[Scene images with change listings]
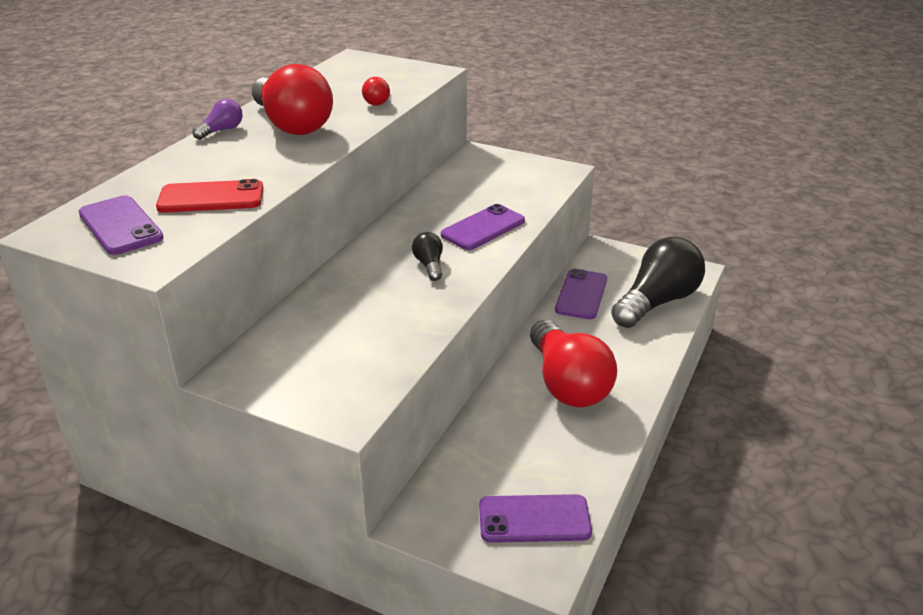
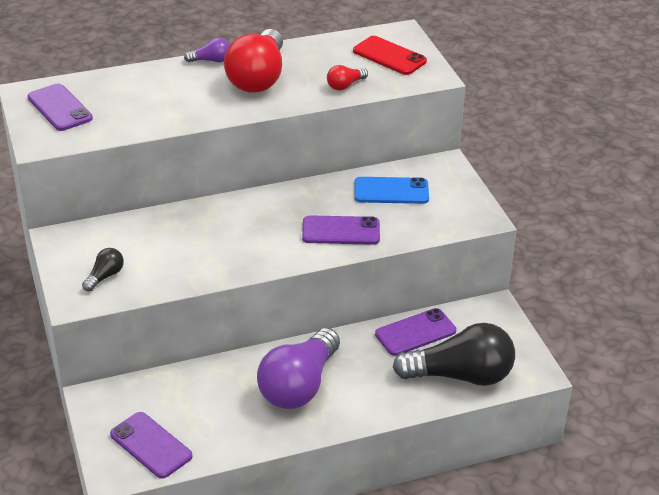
camera: 45 degrees right, 5 degrees up
(120, 226) = (59, 108): purple phone -> purple phone turned 45 degrees counterclockwise
(211, 198) = (127, 114): red phone -> red phone (389, 56)
(429, 265) = (262, 237): black light bulb -> black light bulb (105, 276)
(470, 186) = (391, 191): none -> blue phone
(567, 384) = (299, 386): red light bulb -> purple light bulb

--- What is required ---
Type out the data above once more, exactly, with no images included.

--- Exercise answer ---
camera: 45 degrees right, 5 degrees up
(120, 226) = (59, 108): purple phone -> purple phone turned 45 degrees counterclockwise
(211, 198) = (127, 114): red phone -> red phone (389, 56)
(429, 265) = (262, 237): black light bulb -> black light bulb (105, 276)
(470, 186) = (391, 191): none -> blue phone
(567, 384) = (299, 386): red light bulb -> purple light bulb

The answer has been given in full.